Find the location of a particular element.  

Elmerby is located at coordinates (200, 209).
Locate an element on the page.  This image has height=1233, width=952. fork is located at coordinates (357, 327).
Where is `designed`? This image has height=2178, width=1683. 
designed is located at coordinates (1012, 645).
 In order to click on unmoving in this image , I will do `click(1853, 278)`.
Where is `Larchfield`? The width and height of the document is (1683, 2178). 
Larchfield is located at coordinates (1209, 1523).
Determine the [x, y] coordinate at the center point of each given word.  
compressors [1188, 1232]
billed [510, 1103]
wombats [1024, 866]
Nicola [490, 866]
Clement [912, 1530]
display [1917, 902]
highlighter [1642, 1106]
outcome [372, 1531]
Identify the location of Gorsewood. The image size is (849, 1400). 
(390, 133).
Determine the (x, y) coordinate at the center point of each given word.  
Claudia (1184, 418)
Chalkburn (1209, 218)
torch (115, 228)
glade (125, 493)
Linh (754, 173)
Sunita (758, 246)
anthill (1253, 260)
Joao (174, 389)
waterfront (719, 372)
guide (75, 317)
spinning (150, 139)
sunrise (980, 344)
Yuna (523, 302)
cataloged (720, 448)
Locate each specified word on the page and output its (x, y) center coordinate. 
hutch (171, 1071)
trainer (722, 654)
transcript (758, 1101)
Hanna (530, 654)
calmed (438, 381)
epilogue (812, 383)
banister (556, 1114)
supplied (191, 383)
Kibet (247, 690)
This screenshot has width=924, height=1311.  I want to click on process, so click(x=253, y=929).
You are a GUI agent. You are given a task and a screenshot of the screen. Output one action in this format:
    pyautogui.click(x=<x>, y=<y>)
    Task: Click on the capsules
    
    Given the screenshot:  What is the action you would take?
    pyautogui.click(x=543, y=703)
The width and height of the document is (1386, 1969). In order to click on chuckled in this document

-- -- --

Please render every line of the material above as a JSON list of strings, one string per line, omitting blank lines.

[
  "Find the location of a particular element.  ",
  "Elmerby is located at coordinates (200, 209).",
  "Locate an element on the page.  This image has height=1233, width=952. fork is located at coordinates (357, 327).",
  "Where is `designed`? This image has height=2178, width=1683. ",
  "designed is located at coordinates (1012, 645).",
  " In order to click on unmoving in this image , I will do `click(1853, 278)`.",
  "Where is `Larchfield`? The width and height of the document is (1683, 2178). ",
  "Larchfield is located at coordinates (1209, 1523).",
  "Determine the [x, y] coordinate at the center point of each given word.  ",
  "compressors [1188, 1232]",
  "billed [510, 1103]",
  "wombats [1024, 866]",
  "Nicola [490, 866]",
  "Clement [912, 1530]",
  "display [1917, 902]",
  "highlighter [1642, 1106]",
  "outcome [372, 1531]",
  "Identify the location of Gorsewood. The image size is (849, 1400). ",
  "(390, 133).",
  "Determine the (x, y) coordinate at the center point of each given word.  ",
  "Claudia (1184, 418)",
  "Chalkburn (1209, 218)",
  "torch (115, 228)",
  "glade (125, 493)",
  "Linh (754, 173)",
  "Sunita (758, 246)",
  "anthill (1253, 260)",
  "Joao (174, 389)",
  "waterfront (719, 372)",
  "guide (75, 317)",
  "spinning (150, 139)",
  "sunrise (980, 344)",
  "Yuna (523, 302)",
  "cataloged (720, 448)",
  "Locate each specified word on the page and output its (x, y) center coordinate. ",
  "hutch (171, 1071)",
  "trainer (722, 654)",
  "transcript (758, 1101)",
  "Hanna (530, 654)",
  "calmed (438, 381)",
  "epilogue (812, 383)",
  "banister (556, 1114)",
  "supplied (191, 383)",
  "Kibet (247, 690)",
  "This screenshot has width=924, height=1311.  I want to click on process, so click(x=253, y=929).",
  "You are a GUI agent. You are given a task and a screenshot of the screen. Output one action in this format:",
  "    pyautogui.click(x=<x>, y=<y>)",
  "    Task: Click on the capsules",
  "    Given the screenshot:  What is the action you would take?",
  "    pyautogui.click(x=543, y=703)",
  "The width and height of the document is (1386, 1969). In order to click on chuckled in this document"
]